Work instructions:
Lines to restate from the data below: from the one containing "pink mouse: 1 -> 3" to the one containing "purple padlock: 1 -> 0", both included. Give them again exactly, and only them.

Dataset records:
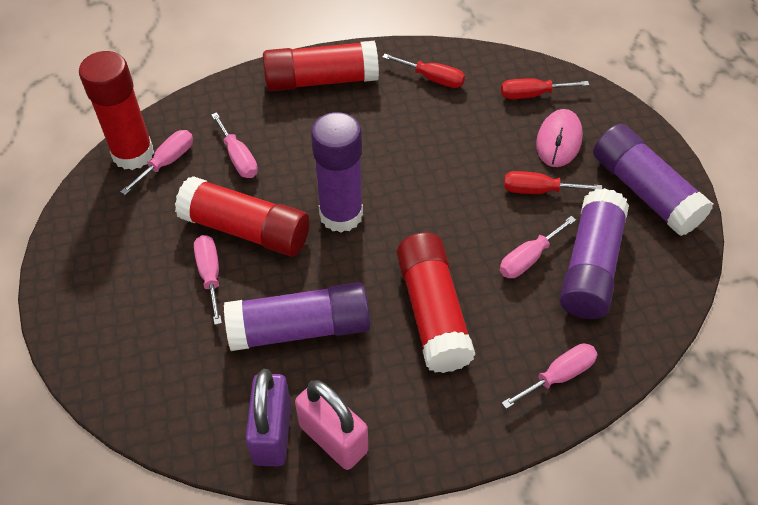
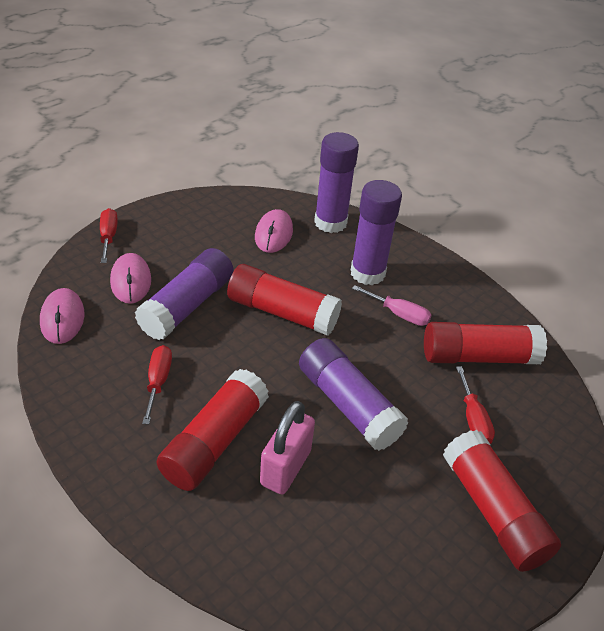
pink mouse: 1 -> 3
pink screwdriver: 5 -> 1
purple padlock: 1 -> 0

--

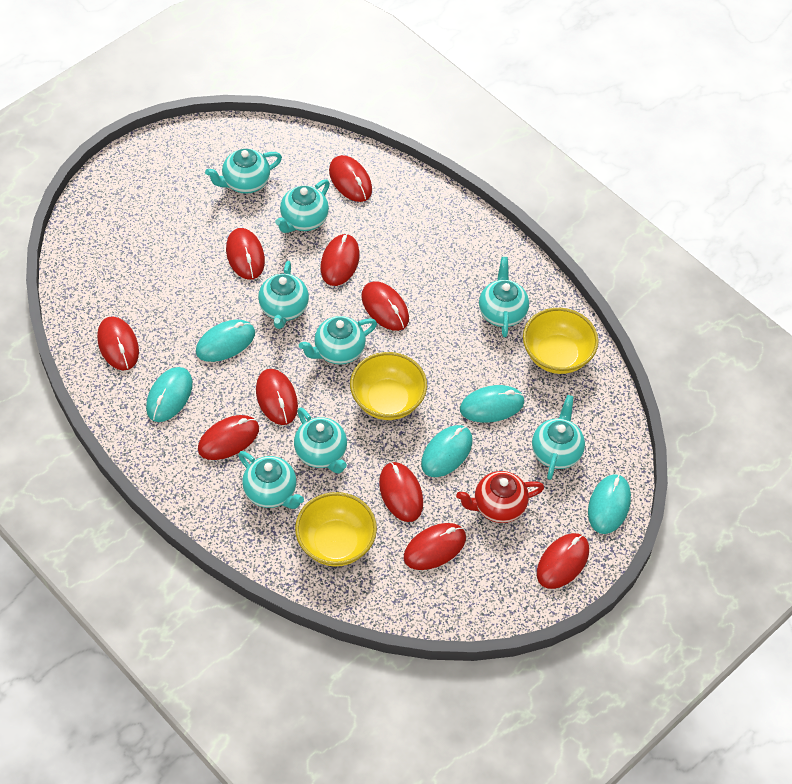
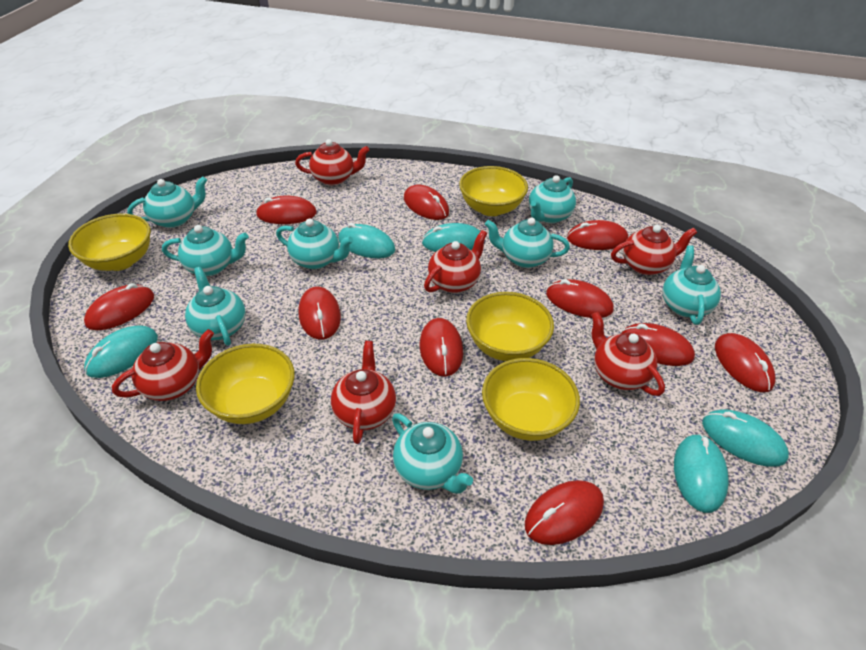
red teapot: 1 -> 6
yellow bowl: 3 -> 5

Reply:
pink mouse: 1 -> 3
pink screwdriver: 5 -> 1
purple padlock: 1 -> 0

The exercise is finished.